• **DATA PROVIDED**:
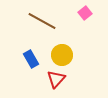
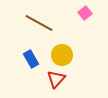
brown line: moved 3 px left, 2 px down
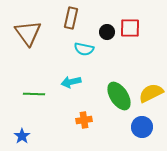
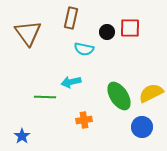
green line: moved 11 px right, 3 px down
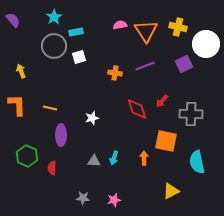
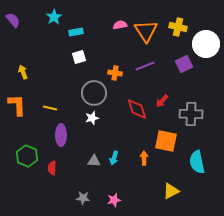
gray circle: moved 40 px right, 47 px down
yellow arrow: moved 2 px right, 1 px down
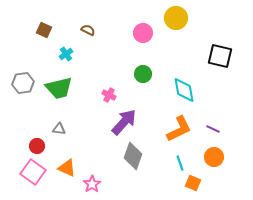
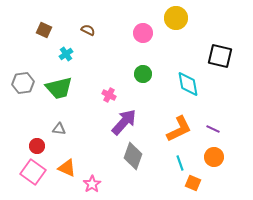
cyan diamond: moved 4 px right, 6 px up
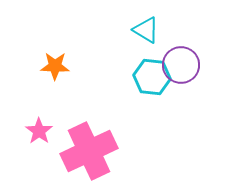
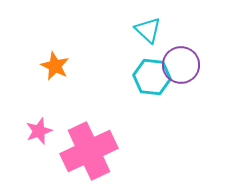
cyan triangle: moved 2 px right; rotated 12 degrees clockwise
orange star: rotated 24 degrees clockwise
pink star: rotated 16 degrees clockwise
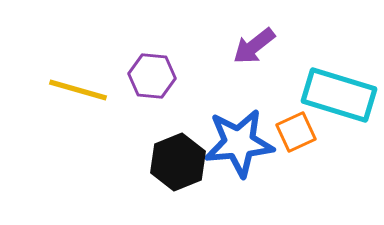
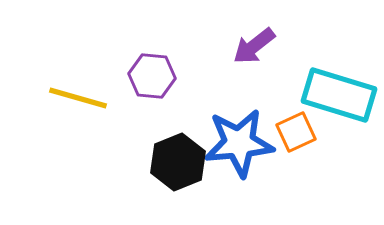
yellow line: moved 8 px down
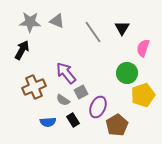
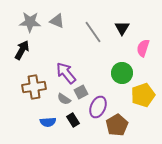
green circle: moved 5 px left
brown cross: rotated 15 degrees clockwise
gray semicircle: moved 1 px right, 1 px up
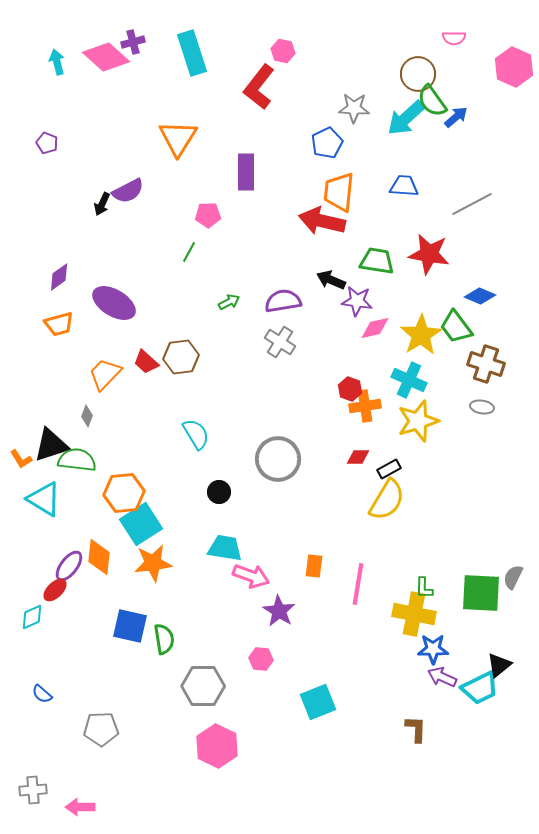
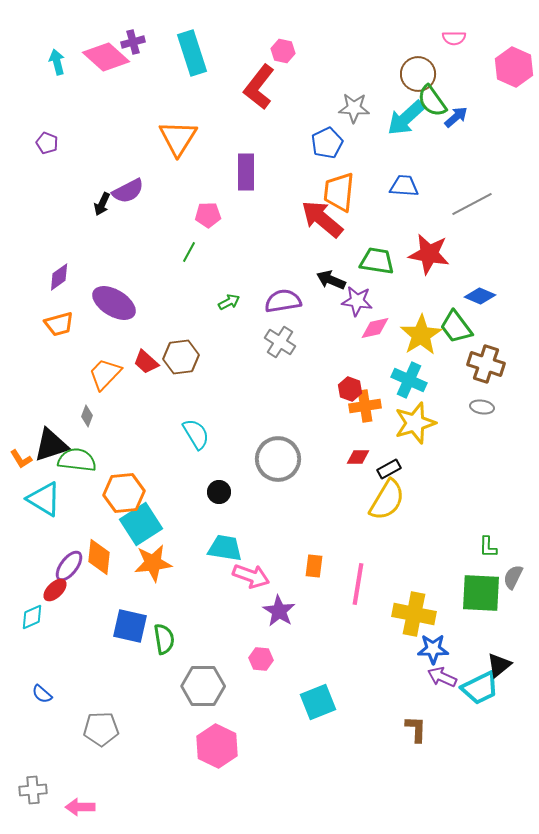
red arrow at (322, 221): moved 2 px up; rotated 27 degrees clockwise
yellow star at (418, 421): moved 3 px left, 2 px down
green L-shape at (424, 588): moved 64 px right, 41 px up
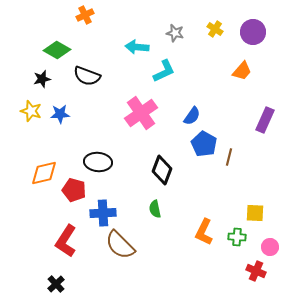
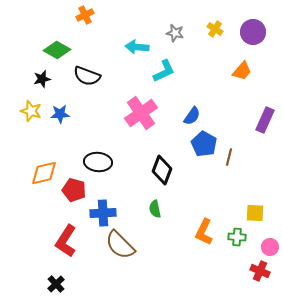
red cross: moved 4 px right
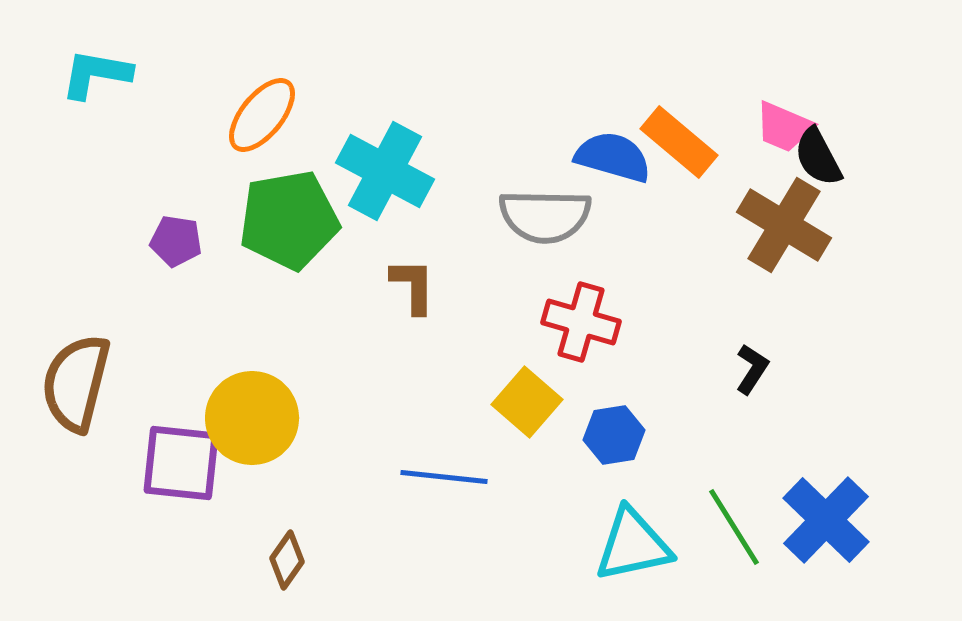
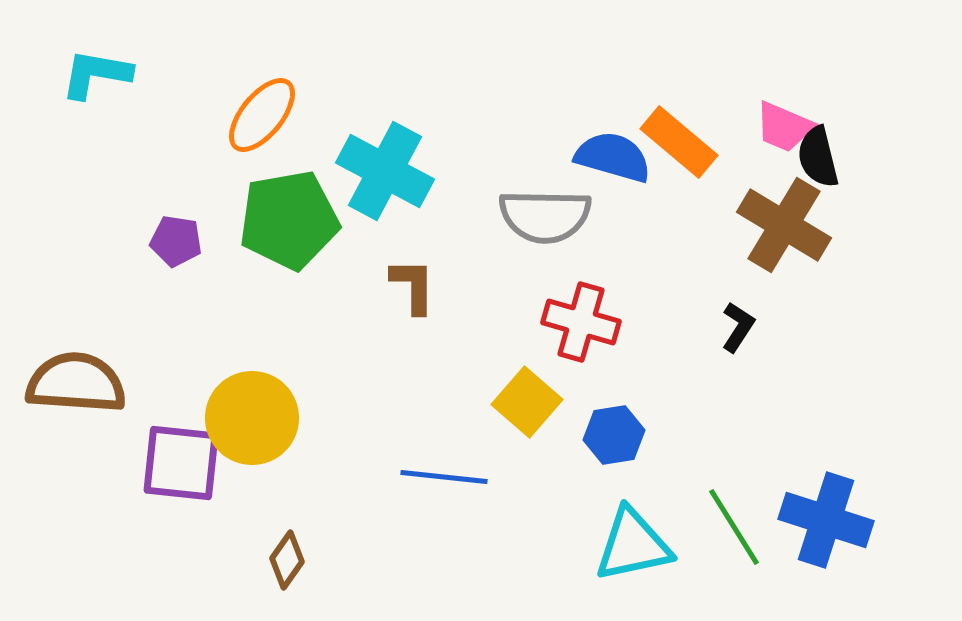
black semicircle: rotated 14 degrees clockwise
black L-shape: moved 14 px left, 42 px up
brown semicircle: rotated 80 degrees clockwise
blue cross: rotated 26 degrees counterclockwise
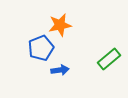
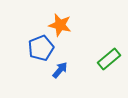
orange star: rotated 25 degrees clockwise
blue arrow: rotated 42 degrees counterclockwise
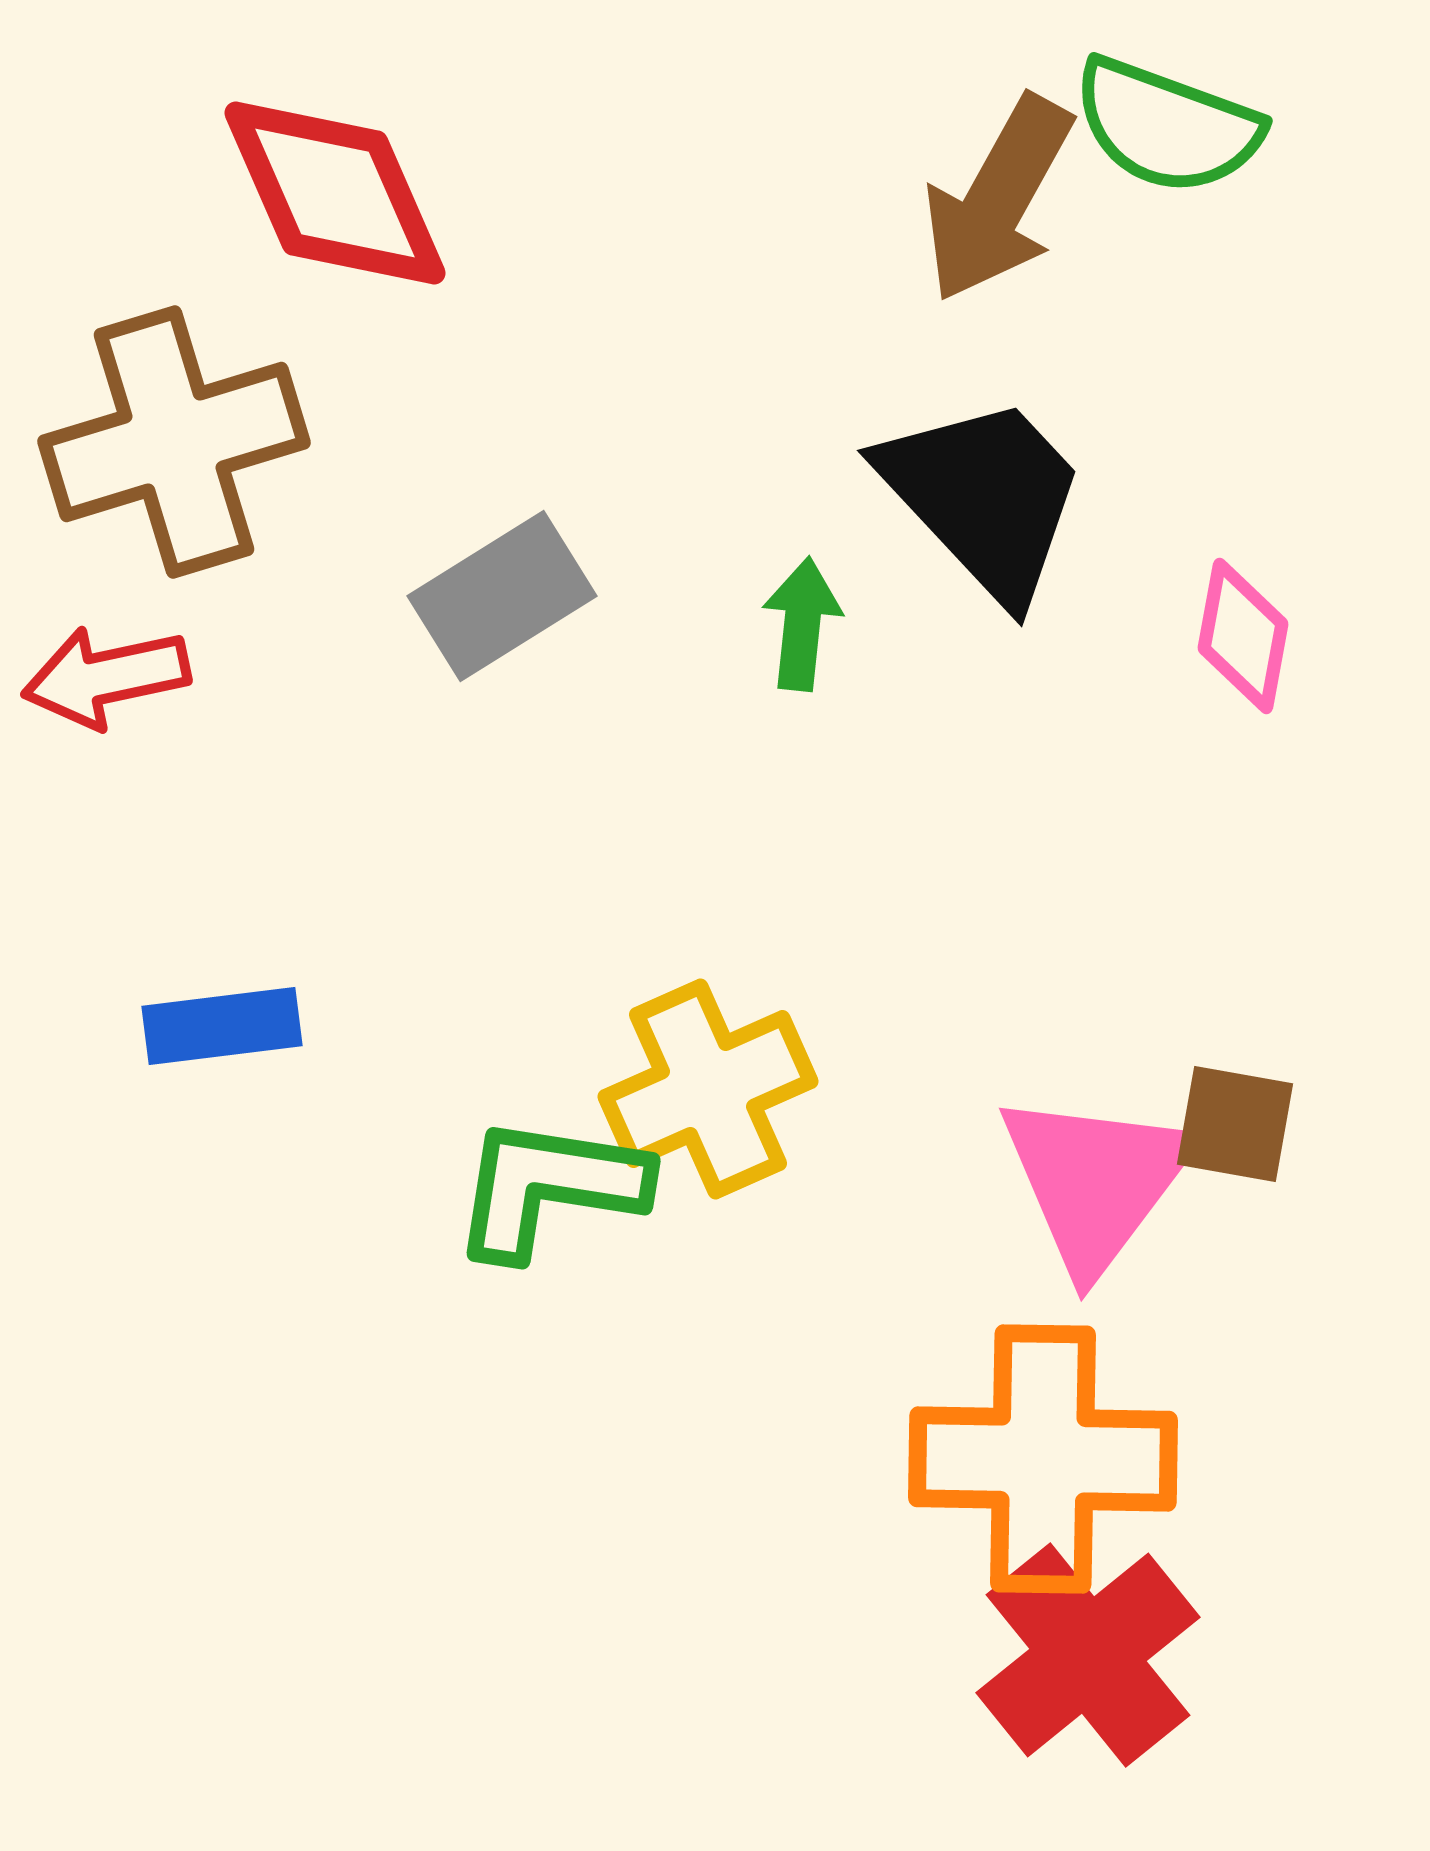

• **WHAT TO WORK ON**: Transcribe every entry word for word, excluding images.

• **YOUR SOLUTION**:
brown line: moved 3 px left, 2 px down
green line: moved 11 px right, 3 px down
gray circle: moved 40 px right, 47 px down
yellow arrow: moved 2 px right, 1 px down
cyan diamond: moved 4 px right, 6 px up
cyan triangle: moved 2 px right; rotated 12 degrees clockwise
orange star: rotated 24 degrees clockwise
pink star: rotated 16 degrees clockwise
yellow line: moved 8 px down
green circle: moved 5 px left
brown cross: rotated 15 degrees clockwise
gray semicircle: moved 1 px right, 1 px up
red arrow at (322, 221): moved 2 px up; rotated 27 degrees clockwise
yellow star at (418, 421): moved 3 px left, 2 px down
green L-shape at (424, 588): moved 64 px right, 41 px up
red cross: moved 4 px right
black semicircle: rotated 14 degrees clockwise
black L-shape: moved 14 px left, 42 px up
brown semicircle: rotated 80 degrees clockwise
blue cross: rotated 26 degrees counterclockwise
orange star: rotated 25 degrees clockwise
blue arrow: rotated 42 degrees counterclockwise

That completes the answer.